▶ ACTIVITY
Among the lines below, copy exactly those from the one with "(320, 204) = (717, 487): orange" through the one with "(246, 249) = (256, 217): grey", counting both ends.

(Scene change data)
::::

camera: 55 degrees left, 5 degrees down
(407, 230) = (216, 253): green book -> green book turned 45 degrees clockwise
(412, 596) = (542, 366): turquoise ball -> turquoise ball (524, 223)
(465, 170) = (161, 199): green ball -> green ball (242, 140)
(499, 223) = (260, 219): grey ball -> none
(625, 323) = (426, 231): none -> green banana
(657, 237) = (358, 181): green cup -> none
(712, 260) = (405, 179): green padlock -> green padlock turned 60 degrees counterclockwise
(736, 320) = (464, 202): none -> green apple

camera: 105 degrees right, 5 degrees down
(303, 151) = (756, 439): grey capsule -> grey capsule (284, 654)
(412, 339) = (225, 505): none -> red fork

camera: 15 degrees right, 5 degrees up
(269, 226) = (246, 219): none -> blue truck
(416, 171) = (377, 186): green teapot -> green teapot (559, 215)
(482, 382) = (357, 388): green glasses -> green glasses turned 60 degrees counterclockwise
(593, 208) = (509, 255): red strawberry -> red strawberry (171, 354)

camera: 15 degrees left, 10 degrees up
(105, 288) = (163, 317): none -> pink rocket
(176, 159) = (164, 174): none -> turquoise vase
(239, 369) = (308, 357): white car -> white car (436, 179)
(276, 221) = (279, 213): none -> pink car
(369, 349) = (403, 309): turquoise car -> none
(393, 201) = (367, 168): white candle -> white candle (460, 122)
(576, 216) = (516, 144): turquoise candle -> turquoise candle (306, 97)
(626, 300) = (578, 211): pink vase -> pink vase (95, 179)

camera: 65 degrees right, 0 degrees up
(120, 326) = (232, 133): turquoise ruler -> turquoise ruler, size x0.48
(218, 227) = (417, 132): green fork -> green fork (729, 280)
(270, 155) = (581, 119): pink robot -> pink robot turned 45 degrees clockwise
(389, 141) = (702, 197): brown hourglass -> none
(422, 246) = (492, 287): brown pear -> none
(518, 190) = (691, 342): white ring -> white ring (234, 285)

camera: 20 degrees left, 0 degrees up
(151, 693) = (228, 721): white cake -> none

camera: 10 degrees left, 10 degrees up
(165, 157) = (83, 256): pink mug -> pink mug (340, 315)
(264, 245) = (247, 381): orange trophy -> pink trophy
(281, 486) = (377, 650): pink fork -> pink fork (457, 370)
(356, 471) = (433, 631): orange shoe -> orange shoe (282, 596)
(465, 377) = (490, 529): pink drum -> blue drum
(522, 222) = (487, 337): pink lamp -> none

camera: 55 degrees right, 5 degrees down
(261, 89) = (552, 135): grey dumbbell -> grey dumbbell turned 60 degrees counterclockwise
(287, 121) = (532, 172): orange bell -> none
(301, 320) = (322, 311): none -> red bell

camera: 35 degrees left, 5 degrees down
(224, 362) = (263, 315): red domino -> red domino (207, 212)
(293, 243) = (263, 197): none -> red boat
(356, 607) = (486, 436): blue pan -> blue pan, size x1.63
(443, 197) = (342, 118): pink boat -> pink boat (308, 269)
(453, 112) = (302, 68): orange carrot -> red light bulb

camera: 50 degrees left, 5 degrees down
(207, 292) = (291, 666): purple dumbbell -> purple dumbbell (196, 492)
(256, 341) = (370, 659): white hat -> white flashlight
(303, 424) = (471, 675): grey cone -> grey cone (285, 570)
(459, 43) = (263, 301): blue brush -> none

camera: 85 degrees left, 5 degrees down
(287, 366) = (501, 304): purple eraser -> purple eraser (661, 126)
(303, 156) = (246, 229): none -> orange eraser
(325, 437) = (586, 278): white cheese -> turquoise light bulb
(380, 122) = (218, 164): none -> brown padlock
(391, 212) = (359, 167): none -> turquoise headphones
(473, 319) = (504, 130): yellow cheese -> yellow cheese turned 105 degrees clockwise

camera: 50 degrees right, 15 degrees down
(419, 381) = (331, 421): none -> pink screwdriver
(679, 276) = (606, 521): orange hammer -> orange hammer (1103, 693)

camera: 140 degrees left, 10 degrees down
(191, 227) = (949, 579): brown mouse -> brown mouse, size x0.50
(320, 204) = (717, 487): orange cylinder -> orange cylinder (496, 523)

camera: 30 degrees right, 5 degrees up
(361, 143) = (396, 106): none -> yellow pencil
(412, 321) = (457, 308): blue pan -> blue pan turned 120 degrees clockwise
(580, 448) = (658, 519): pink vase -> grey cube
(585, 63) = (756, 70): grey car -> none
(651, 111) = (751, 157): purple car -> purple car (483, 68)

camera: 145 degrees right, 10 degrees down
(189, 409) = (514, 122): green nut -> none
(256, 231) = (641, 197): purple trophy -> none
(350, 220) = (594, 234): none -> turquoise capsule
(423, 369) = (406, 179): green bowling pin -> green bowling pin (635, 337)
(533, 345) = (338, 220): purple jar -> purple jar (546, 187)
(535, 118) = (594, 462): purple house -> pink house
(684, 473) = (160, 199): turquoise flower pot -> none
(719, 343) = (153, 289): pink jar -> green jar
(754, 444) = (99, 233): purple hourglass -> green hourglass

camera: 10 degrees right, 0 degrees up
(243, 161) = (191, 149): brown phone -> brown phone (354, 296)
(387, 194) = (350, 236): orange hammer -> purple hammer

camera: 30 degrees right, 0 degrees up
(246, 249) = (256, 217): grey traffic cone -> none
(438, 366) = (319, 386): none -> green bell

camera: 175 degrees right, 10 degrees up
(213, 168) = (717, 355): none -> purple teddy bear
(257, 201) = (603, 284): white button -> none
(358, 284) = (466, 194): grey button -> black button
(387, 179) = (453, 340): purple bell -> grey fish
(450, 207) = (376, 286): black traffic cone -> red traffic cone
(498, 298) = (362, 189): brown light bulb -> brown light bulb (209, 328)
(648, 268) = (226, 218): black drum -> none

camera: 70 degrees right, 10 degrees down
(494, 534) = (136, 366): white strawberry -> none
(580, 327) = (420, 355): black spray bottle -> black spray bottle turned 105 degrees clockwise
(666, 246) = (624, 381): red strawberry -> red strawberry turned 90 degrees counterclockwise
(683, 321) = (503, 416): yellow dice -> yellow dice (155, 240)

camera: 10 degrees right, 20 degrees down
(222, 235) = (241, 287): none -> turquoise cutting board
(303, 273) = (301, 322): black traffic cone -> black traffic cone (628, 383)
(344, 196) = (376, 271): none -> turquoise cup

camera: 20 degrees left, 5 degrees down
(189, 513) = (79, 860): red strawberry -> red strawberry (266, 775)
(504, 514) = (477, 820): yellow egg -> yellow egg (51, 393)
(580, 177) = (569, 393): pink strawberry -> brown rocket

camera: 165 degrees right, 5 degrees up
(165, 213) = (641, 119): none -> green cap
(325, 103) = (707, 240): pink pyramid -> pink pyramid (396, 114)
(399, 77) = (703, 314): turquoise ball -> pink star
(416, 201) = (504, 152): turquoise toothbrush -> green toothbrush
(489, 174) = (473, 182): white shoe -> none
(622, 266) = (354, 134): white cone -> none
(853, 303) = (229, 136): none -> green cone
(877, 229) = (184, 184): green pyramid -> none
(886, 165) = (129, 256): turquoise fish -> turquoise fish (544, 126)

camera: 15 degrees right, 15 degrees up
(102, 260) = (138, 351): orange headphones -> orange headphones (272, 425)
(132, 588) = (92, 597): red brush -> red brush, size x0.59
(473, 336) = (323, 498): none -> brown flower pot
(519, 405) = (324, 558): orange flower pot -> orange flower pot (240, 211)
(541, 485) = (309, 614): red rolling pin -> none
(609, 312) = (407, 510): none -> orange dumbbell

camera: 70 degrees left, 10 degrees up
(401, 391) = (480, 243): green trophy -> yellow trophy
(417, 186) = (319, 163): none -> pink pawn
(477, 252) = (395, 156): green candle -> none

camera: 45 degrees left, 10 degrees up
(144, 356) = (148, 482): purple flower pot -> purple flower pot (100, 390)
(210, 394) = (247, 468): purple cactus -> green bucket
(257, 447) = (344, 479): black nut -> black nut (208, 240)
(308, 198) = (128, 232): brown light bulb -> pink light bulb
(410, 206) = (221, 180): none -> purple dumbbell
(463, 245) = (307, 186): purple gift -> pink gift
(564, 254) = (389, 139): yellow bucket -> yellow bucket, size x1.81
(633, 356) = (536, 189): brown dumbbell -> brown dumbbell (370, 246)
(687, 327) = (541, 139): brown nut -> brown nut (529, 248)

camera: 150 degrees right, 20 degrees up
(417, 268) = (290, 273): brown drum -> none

::::

▶ SOLVED PROBLEM
(320, 204) = (717, 487): orange cylinder -> orange cylinder (496, 523)

camera: 30 degrees right, 5 degrees up
(361, 143) = (396, 106): none -> yellow pencil
(412, 321) = (457, 308): blue pan -> blue pan turned 120 degrees clockwise
(580, 448) = (658, 519): pink vase -> grey cube
(585, 63) = (756, 70): grey car -> none
(651, 111) = (751, 157): purple car -> purple car (483, 68)

camera: 145 degrees right, 10 degrees down
(189, 409) = (514, 122): green nut -> none
(256, 231) = (641, 197): purple trophy -> none
(350, 220) = (594, 234): none -> turquoise capsule
(423, 369) = (406, 179): green bowling pin -> green bowling pin (635, 337)
(533, 345) = (338, 220): purple jar -> purple jar (546, 187)
(535, 118) = (594, 462): purple house -> pink house
(684, 473) = (160, 199): turquoise flower pot -> none
(719, 343) = (153, 289): pink jar -> green jar
(754, 444) = (99, 233): purple hourglass -> green hourglass

camera: 10 degrees right, 0 degrees up
(243, 161) = (191, 149): brown phone -> brown phone (354, 296)
(387, 194) = (350, 236): orange hammer -> purple hammer

camera: 30 degrees right, 0 degrees up
(246, 249) = (256, 217): grey traffic cone -> none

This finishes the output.